→ **WORK TO COMPLETE**:
Copy exactly the stretch of data below from the line with "The cobalt lamp" through the line with "The violet dinner plate at", including both of those lines.

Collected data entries
▬▬▬▬▬▬

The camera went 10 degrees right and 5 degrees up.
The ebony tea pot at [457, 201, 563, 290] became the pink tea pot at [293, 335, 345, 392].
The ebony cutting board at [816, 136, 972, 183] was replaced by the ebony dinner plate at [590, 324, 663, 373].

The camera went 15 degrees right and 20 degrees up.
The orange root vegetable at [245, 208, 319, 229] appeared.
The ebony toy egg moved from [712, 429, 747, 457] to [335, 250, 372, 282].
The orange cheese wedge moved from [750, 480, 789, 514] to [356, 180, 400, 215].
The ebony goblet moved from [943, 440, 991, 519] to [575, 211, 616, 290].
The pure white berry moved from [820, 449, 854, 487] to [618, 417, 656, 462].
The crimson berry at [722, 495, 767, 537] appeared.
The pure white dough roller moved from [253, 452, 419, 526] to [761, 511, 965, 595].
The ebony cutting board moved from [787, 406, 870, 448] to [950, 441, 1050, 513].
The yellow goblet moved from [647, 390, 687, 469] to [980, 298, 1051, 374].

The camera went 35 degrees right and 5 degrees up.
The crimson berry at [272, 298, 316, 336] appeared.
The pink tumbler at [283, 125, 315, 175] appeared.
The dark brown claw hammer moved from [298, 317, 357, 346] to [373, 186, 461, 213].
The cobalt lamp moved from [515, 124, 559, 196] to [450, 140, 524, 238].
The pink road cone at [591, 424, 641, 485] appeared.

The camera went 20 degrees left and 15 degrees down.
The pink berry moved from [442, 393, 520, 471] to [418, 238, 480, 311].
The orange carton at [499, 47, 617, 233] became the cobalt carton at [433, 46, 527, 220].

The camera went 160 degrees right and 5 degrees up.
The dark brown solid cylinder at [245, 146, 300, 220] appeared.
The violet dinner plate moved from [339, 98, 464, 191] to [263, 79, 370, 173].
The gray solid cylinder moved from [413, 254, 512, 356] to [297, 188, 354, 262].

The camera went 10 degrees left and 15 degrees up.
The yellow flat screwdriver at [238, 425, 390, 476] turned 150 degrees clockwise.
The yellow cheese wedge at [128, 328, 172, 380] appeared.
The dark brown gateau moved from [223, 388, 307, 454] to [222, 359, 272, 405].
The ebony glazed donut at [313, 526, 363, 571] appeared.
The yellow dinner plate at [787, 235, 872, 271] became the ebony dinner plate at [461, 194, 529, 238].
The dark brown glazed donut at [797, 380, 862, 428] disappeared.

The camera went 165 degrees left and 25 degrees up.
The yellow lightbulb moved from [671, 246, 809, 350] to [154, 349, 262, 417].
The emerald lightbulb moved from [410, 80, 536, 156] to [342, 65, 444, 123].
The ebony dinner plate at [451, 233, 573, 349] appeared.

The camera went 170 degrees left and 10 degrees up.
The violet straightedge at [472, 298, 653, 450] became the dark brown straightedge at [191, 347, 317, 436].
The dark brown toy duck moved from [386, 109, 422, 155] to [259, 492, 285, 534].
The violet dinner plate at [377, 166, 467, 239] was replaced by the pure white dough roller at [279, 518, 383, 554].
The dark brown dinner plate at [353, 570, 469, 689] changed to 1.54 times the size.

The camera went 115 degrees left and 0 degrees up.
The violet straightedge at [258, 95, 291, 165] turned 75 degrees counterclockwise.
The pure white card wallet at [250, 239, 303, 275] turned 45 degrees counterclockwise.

▬▬▬▬▬▬

→ **RESPONSE TO THIS EXERCISE**:
The cobalt lamp moved from [515, 124, 559, 196] to [450, 140, 524, 238].
The pink road cone at [591, 424, 641, 485] appeared.

The camera went 20 degrees left and 15 degrees down.
The pink berry moved from [442, 393, 520, 471] to [418, 238, 480, 311].
The orange carton at [499, 47, 617, 233] became the cobalt carton at [433, 46, 527, 220].

The camera went 160 degrees right and 5 degrees up.
The dark brown solid cylinder at [245, 146, 300, 220] appeared.
The violet dinner plate moved from [339, 98, 464, 191] to [263, 79, 370, 173].
The gray solid cylinder moved from [413, 254, 512, 356] to [297, 188, 354, 262].

The camera went 10 degrees left and 15 degrees up.
The yellow flat screwdriver at [238, 425, 390, 476] turned 150 degrees clockwise.
The yellow cheese wedge at [128, 328, 172, 380] appeared.
The dark brown gateau moved from [223, 388, 307, 454] to [222, 359, 272, 405].
The ebony glazed donut at [313, 526, 363, 571] appeared.
The yellow dinner plate at [787, 235, 872, 271] became the ebony dinner plate at [461, 194, 529, 238].
The dark brown glazed donut at [797, 380, 862, 428] disappeared.

The camera went 165 degrees left and 25 degrees up.
The yellow lightbulb moved from [671, 246, 809, 350] to [154, 349, 262, 417].
The emerald lightbulb moved from [410, 80, 536, 156] to [342, 65, 444, 123].
The ebony dinner plate at [451, 233, 573, 349] appeared.

The camera went 170 degrees left and 10 degrees up.
The violet straightedge at [472, 298, 653, 450] became the dark brown straightedge at [191, 347, 317, 436].
The dark brown toy duck moved from [386, 109, 422, 155] to [259, 492, 285, 534].
The violet dinner plate at [377, 166, 467, 239] was replaced by the pure white dough roller at [279, 518, 383, 554].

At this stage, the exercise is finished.